§ **TASK TO COMPLETE**: Could you transcribe all of the data exactly and skip any pictures?

§ **DATA PROVIDED**:
■ ■ ■ ■

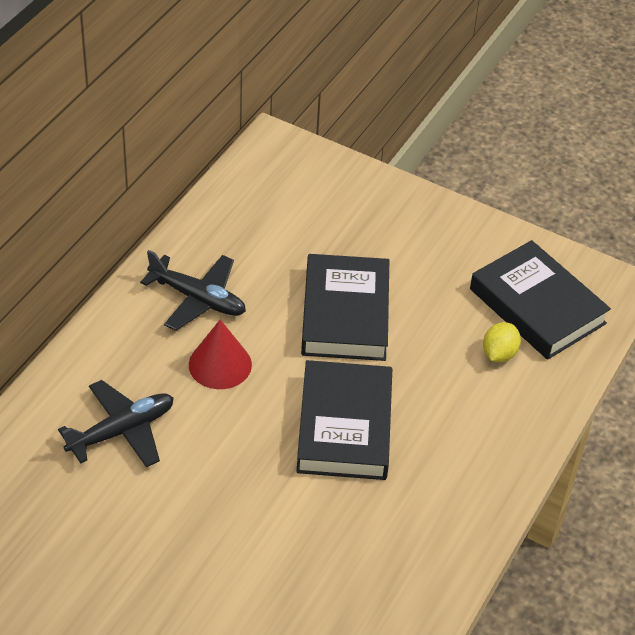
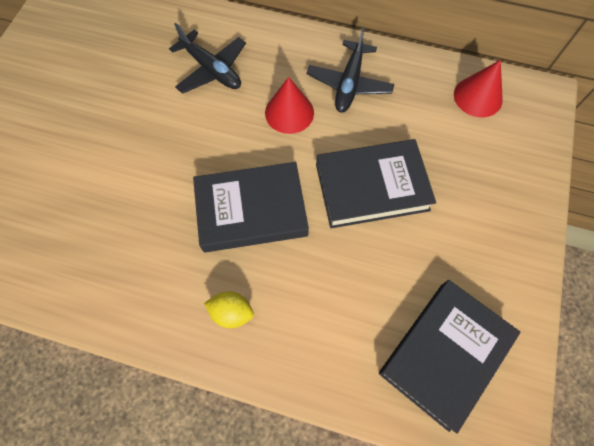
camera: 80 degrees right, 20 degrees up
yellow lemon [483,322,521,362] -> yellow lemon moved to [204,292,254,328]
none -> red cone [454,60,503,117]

■ ■ ■ ■

§ **WRITTEN RESPONSE**:
camera: 80 degrees right, 20 degrees up
yellow lemon [483,322,521,362] -> yellow lemon moved to [204,292,254,328]
none -> red cone [454,60,503,117]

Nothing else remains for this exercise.